BEGIN ENTRIES PROVIDED
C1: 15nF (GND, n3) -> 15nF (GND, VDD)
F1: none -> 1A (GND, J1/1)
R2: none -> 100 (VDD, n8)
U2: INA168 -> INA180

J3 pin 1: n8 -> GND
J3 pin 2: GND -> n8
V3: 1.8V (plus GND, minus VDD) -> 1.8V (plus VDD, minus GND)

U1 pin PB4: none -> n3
END ENTRIES PROVIDED
_DESCRIPTION OF THE TASK_
Retyping every line above exactly is all that is needed.

_ANSWER SPACE_
C1: 15nF (GND, n3) -> 15nF (GND, VDD)
F1: none -> 1A (GND, J1/1)
R2: none -> 100 (VDD, n8)
U2: INA168 -> INA180

J3 pin 1: n8 -> GND
J3 pin 2: GND -> n8
V3: 1.8V (plus GND, minus VDD) -> 1.8V (plus VDD, minus GND)

U1 pin PB4: none -> n3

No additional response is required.